[Start of section]
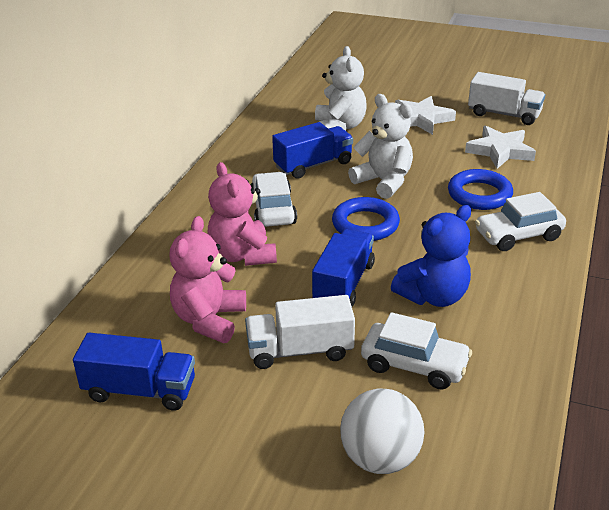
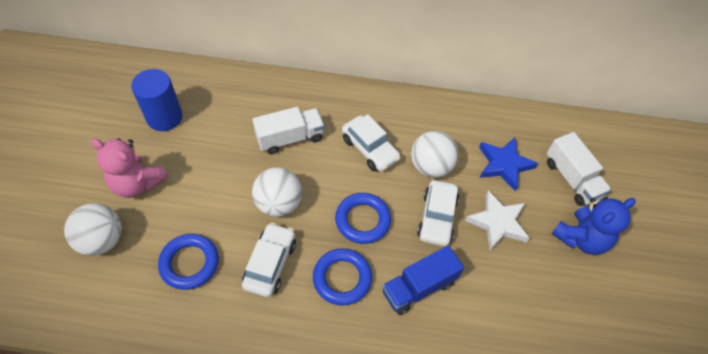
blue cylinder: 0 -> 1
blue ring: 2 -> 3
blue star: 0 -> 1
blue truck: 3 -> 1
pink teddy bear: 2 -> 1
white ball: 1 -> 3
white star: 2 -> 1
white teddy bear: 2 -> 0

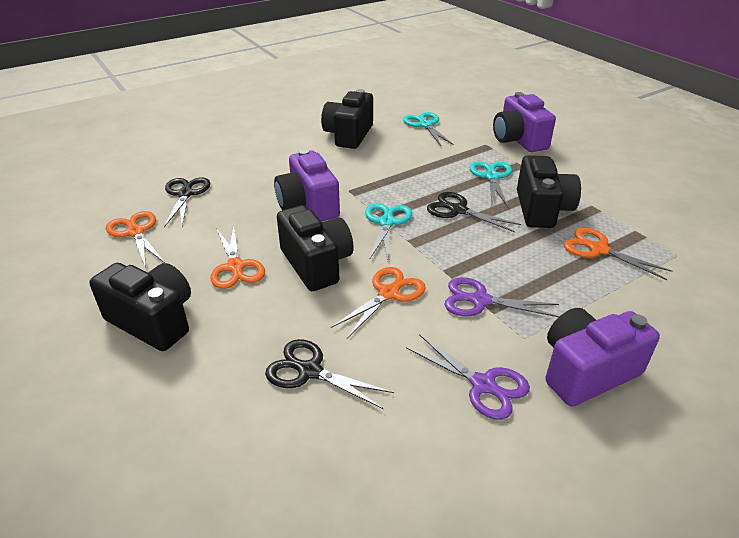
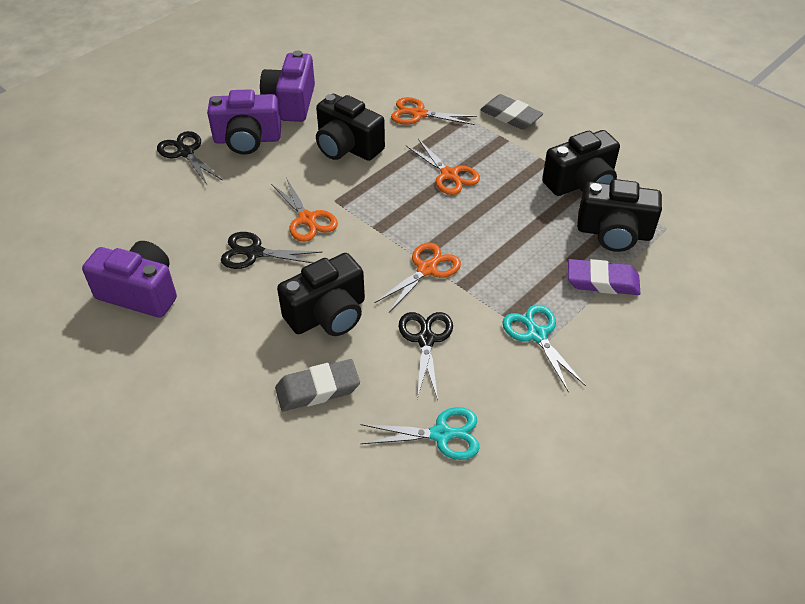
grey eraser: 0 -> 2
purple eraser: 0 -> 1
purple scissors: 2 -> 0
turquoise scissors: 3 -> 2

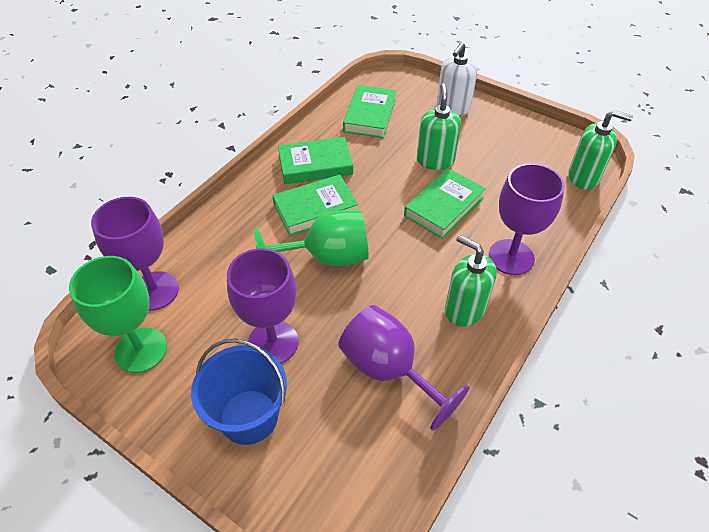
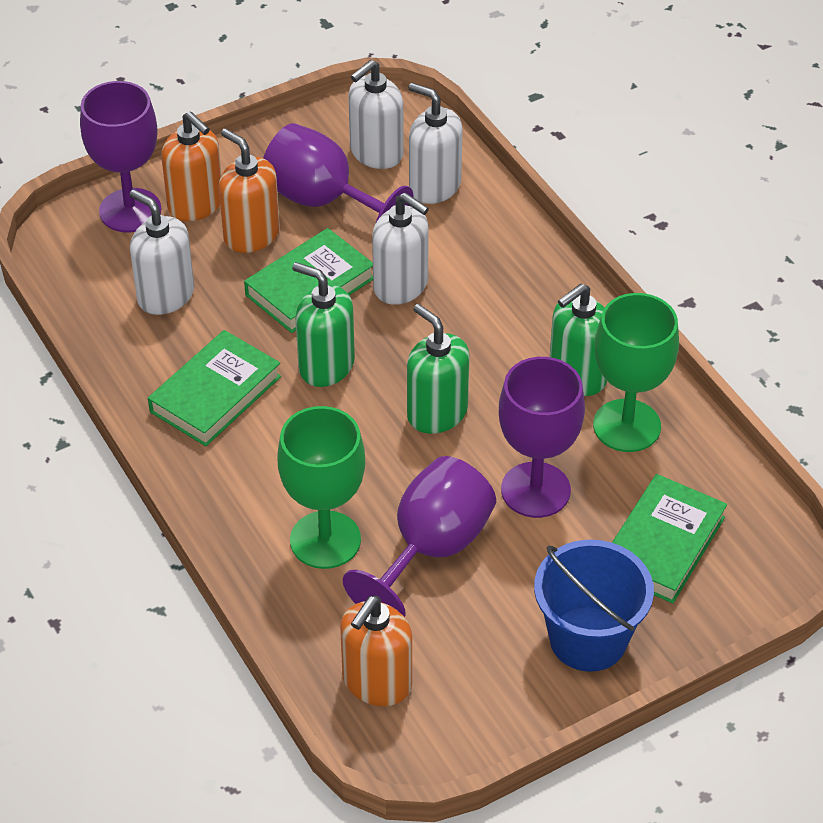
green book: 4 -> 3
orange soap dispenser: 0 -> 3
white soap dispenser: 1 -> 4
[End of section]
» Activity:
Which lines of the records above hold the word "blue"? Copy each of them.

» Response to this task:
blue cylinder: 0 -> 1
blue ring: 2 -> 3
blue star: 0 -> 1
blue truck: 3 -> 1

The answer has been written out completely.